BRIEF ->
Please find every line in the records below that contains the string "farthest" and copy each of those lines. Case matters.

TASK INPUT ->
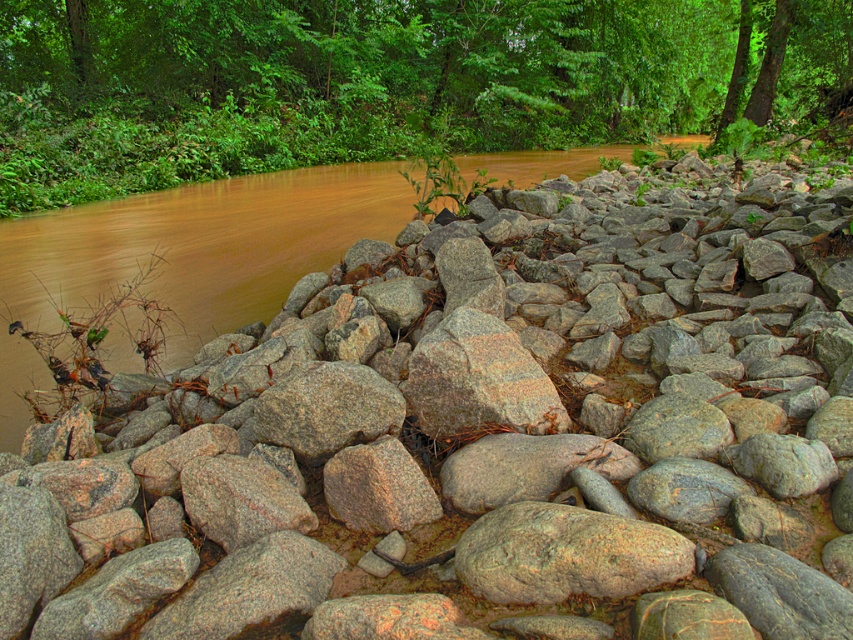
You are standing at the riverbank and see the green leafy tree at upper center and the granite rock at center. Which object is positioned to the right side from your perspective?

The green leafy tree at upper center is positioned to the right of the granite rock at center.

You are navigating a small boat along the river in the image. You see two points marked on the riverbank. The first point is at coordinates point (283, 99), and the second point is at coordinates point (453, 326). Which point is closer to the boat if the boat is positioned at the center of the river?

Point (453, 326) is closer to the boat because it is in front of point (283, 99), which is behind it.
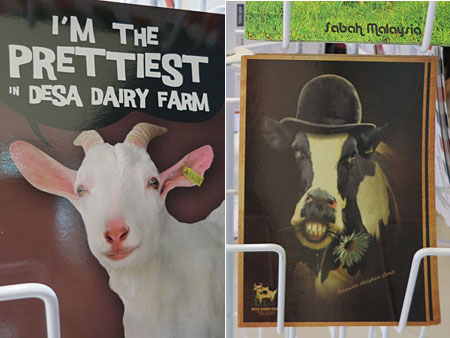
You are a GUI agent. You are given a task and a screenshot of the screen. Output one action in this format:
    pyautogui.click(x=<x>, y=<y>)
    Task: Click on the gold frame
    The width and height of the screenshot is (450, 338).
    Given the screenshot: What is the action you would take?
    pyautogui.click(x=429, y=158), pyautogui.click(x=241, y=155)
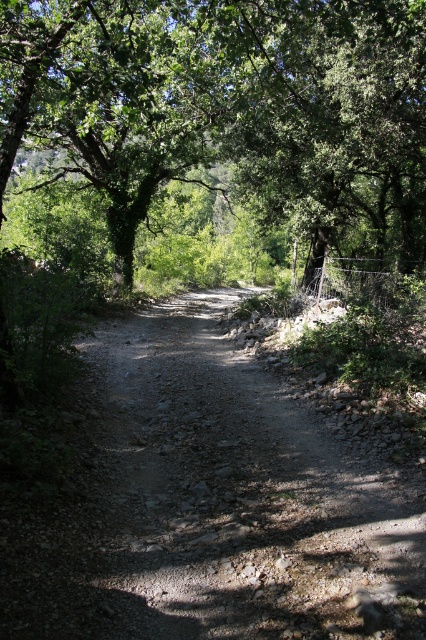
Between dusty gravel path at center and green leafy tree at center, which one has more height?

Standing taller between the two is green leafy tree at center.

Is dusty gravel path at center shorter than green leafy tree at center?

Yes, dusty gravel path at center is shorter than green leafy tree at center.

Where is `dusty gravel path at center`? The height and width of the screenshot is (640, 426). dusty gravel path at center is located at coordinates (210, 502).

Find the location of a particular element. The height and width of the screenshot is (640, 426). dusty gravel path at center is located at coordinates (210, 502).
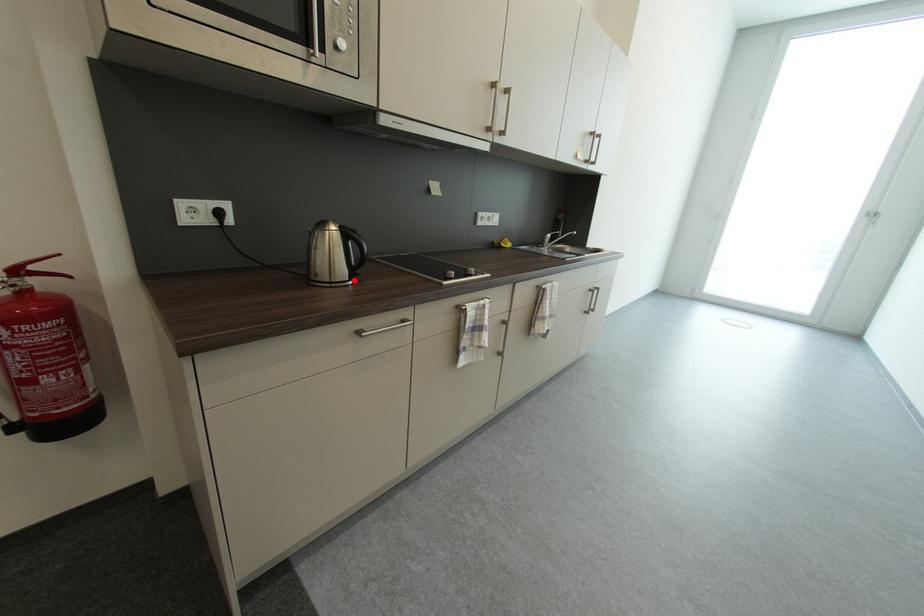
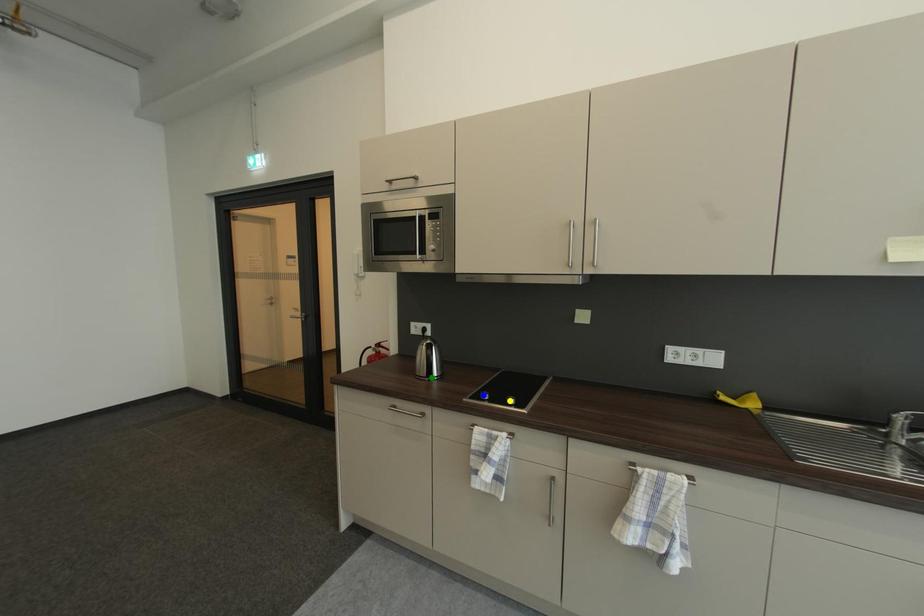
Question: I am providing you with two images of the same scene from different viewpoints. A red point is marked on the first image. You are given multiple points on the second image. In image 2, which mark is for the same physical point as the one in image 1?

Choices:
 (A) blue point
 (B) green point
 (C) yellow point

Answer: (B)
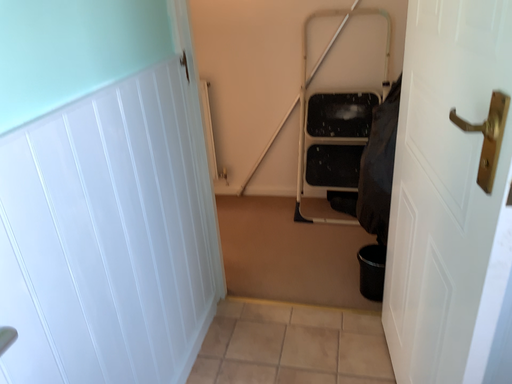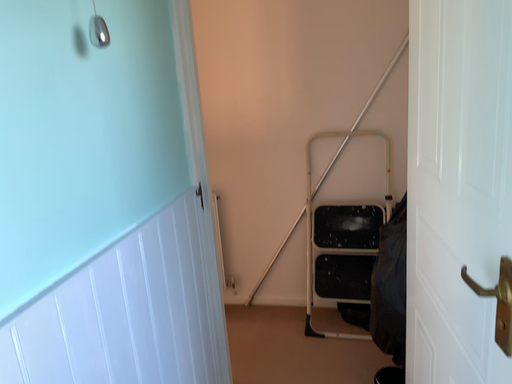
Question: Which way did the camera rotate in the video?

Choices:
 (A) rotated downward
 (B) rotated upward

Answer: (B)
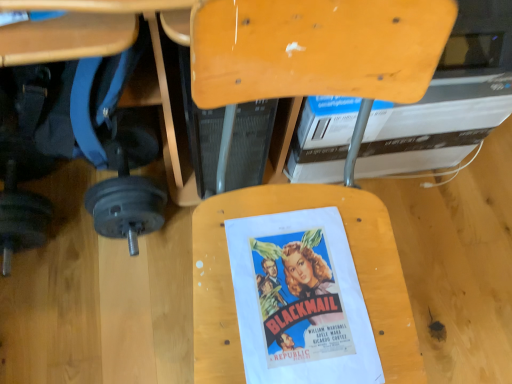
Question: Is matte paper movie poster at center wider or thinner than white cardboard book at upper center?

Choices:
 (A) thin
 (B) wide

Answer: (A)

Question: Is matte paper movie poster at center inside or outside of white cardboard book at upper center?

Choices:
 (A) inside
 (B) outside

Answer: (B)

Question: Estimate the real-world distances between objects in this image. Which object is farther from the wooden chair at center?

Choices:
 (A) white cardboard book at upper center
 (B) brushed metal dumbbell at lower left
 (C) matte paper movie poster at center

Answer: (B)

Question: Estimate the real-world distances between objects in this image. Which object is farther from the brushed metal dumbbell at lower left?

Choices:
 (A) wooden chair at center
 (B) white cardboard book at upper center
 (C) matte paper movie poster at center

Answer: (B)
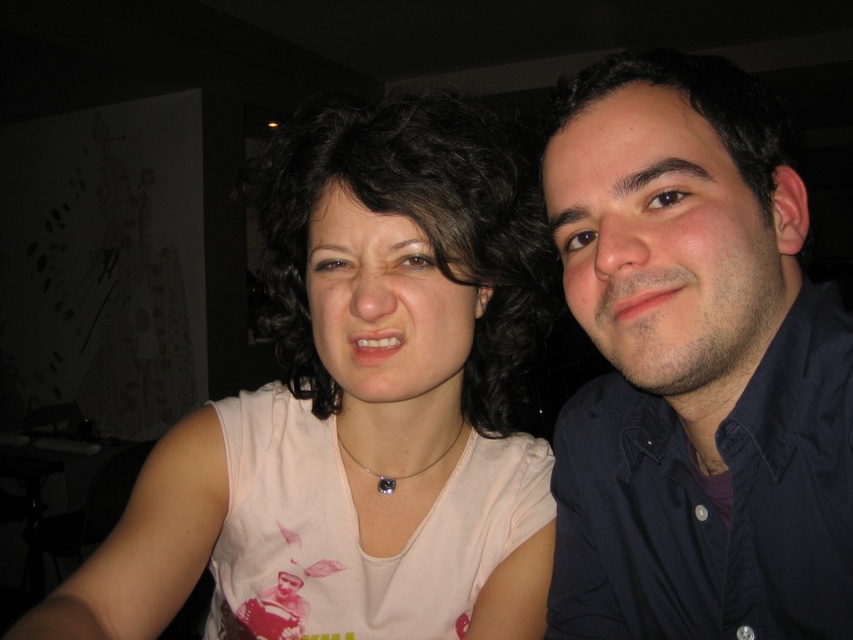
Question: Can you confirm if pink fabric shirt at center is positioned to the left of dark blue shirt at right?

Choices:
 (A) yes
 (B) no

Answer: (A)

Question: Is pink fabric shirt at center below dark blue shirt at right?

Choices:
 (A) no
 (B) yes

Answer: (A)

Question: Which point is closer to the camera?

Choices:
 (A) dark blue shirt at right
 (B) pink fabric shirt at center

Answer: (A)

Question: Which point is closer to the camera?

Choices:
 (A) (410, 388)
 (B) (822, 323)

Answer: (B)

Question: Does pink fabric shirt at center appear on the left side of dark blue shirt at right?

Choices:
 (A) yes
 (B) no

Answer: (A)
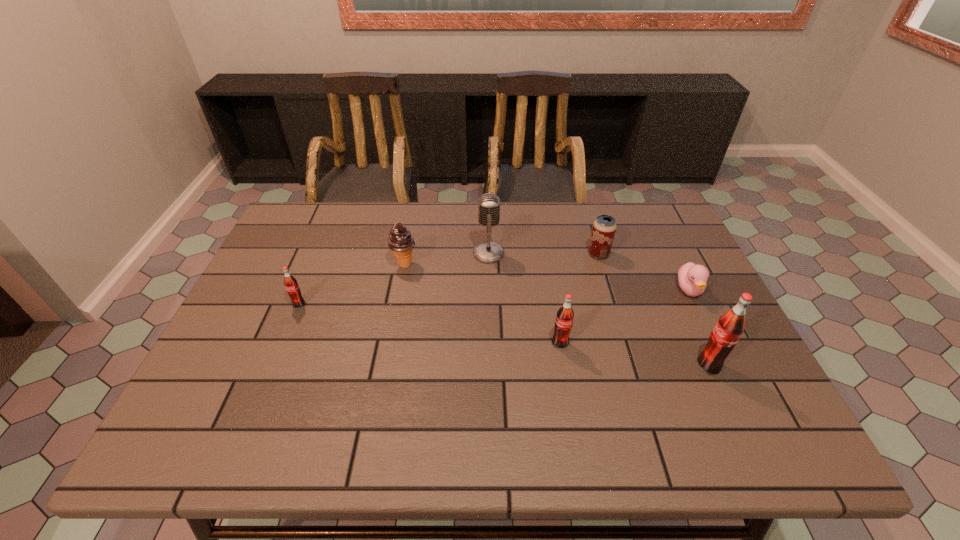
The width and height of the screenshot is (960, 540). In order to click on vacant space located 0.230m on the label of the farthest soda bottle in this screenshot , I will do `click(266, 384)`.

Locate an element on the screen. The height and width of the screenshot is (540, 960). vacant space located on the label of the sixth farthest object is located at coordinates (565, 374).

Find the location of a particular element. This screenshot has height=540, width=960. vacant space positioned on the label of the tallest soda bottle is located at coordinates (645, 365).

You are a GUI agent. You are given a task and a screenshot of the screen. Output one action in this format:
    pyautogui.click(x=<x>, y=<y>)
    Task: Click on the vacant point located 0.140m on the label of the tallest soda bottle
    The width and height of the screenshot is (960, 540).
    Given the screenshot: What is the action you would take?
    pyautogui.click(x=636, y=365)

I want to click on vacant space situated 0.190m on the label of the tallest soda bottle, so click(x=615, y=365).

Image resolution: width=960 pixels, height=540 pixels. Find the location of `free space located on the left of the beer can`. free space located on the left of the beer can is located at coordinates (520, 254).

Find the location of a particular element. Image resolution: width=960 pixels, height=540 pixels. vacant space located 0.330m on the left of the fifth object from right to left is located at coordinates (362, 254).

Where is `blank space located 0.280m on the left of the sixth object from right to left`? This screenshot has width=960, height=540. blank space located 0.280m on the left of the sixth object from right to left is located at coordinates (295, 265).

The image size is (960, 540). Identify the location of vacant area located on the front-facing side of the shortest object. (733, 380).

In order to click on beer can present at the far edge in this screenshot , I will do (604, 227).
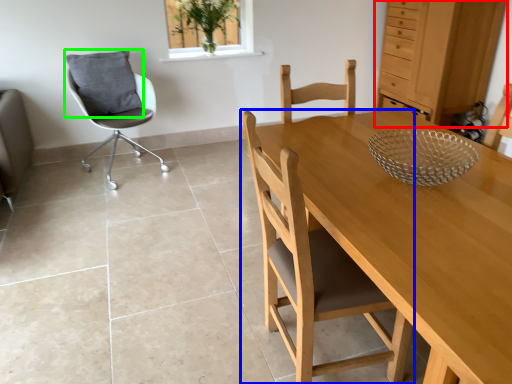
Question: Which object is the closest to the dresser (highlighted by a red box)? Choose among these: chair (highlighted by a blue box) or pillow (highlighted by a green box).

Choices:
 (A) chair
 (B) pillow

Answer: (B)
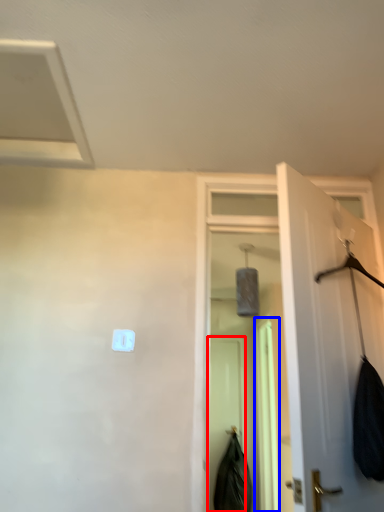
Question: Which object appears farthest to the camera in this image, screen door (highlighted by a red box) or screen door (highlighted by a blue box)?

Choices:
 (A) screen door
 (B) screen door

Answer: (A)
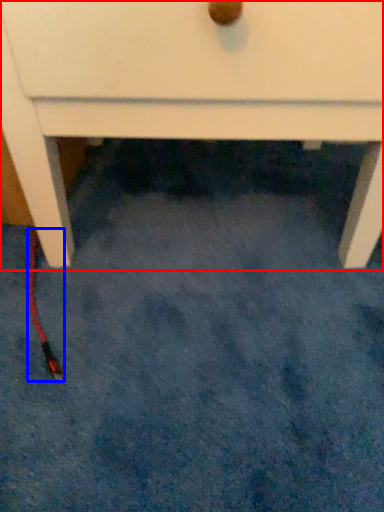
Question: Which of the following is the farthest to the observer, chest of drawers (highlighted by a red box) or cable (highlighted by a blue box)?

Choices:
 (A) chest of drawers
 (B) cable

Answer: (B)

SOLUTION FOR THIS EXERCISE ->
The width and height of the screenshot is (960, 540). In order to click on vacant space located 0.230m on the label of the farthest soda bottle in this screenshot , I will do `click(266, 384)`.
Locate an element on the screen. The height and width of the screenshot is (540, 960). vacant space located on the label of the sixth farthest object is located at coordinates (565, 374).
Question: Which object appears farthest to the camera in this image, screen door (highlighted by a red box) or screen door (highlighted by a blue box)?
Question: Which of the following is the farthest to the observer, chest of drawers (highlighted by a red box) or cable (highlighted by a blue box)?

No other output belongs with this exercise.